━━━ EXERCISE DATA ━━━

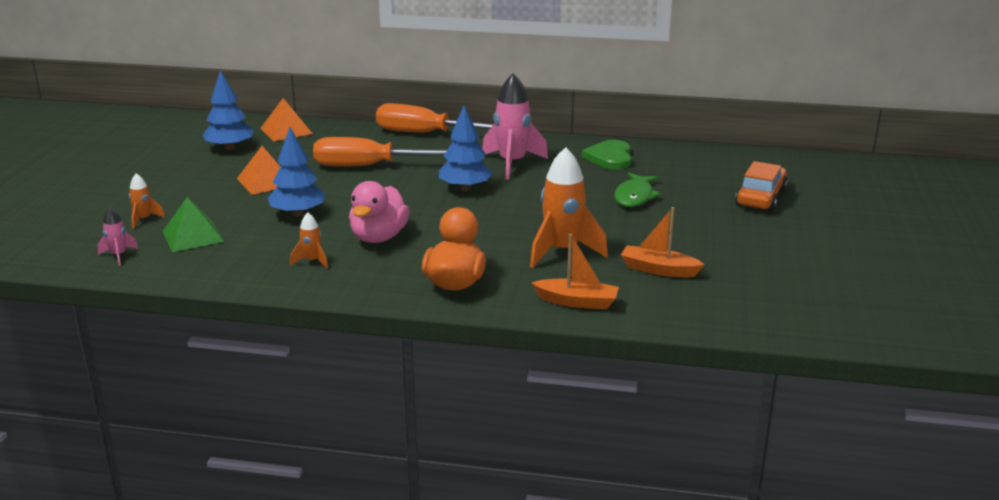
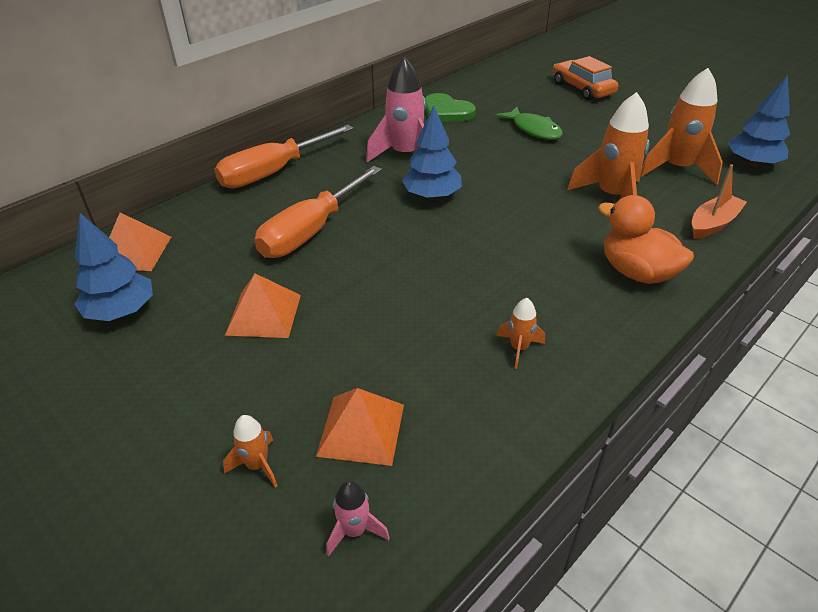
camera: 55 degrees left, 15 degrees up
(193, 236) = (361, 429): green pyramid -> orange pyramid
(298, 214) = (383, 319): blue tree -> blue tree (752, 163)
(379, 237) = (497, 283): pink duck -> none
(658, 270) = (676, 169): orange boat -> orange rocket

━━━

▸ REQUIRED WORK
Where a line of the data holds "orange", show that line.

▸ RESPONSE TO THE EXERCISE
(193, 236) = (361, 429): green pyramid -> orange pyramid
(658, 270) = (676, 169): orange boat -> orange rocket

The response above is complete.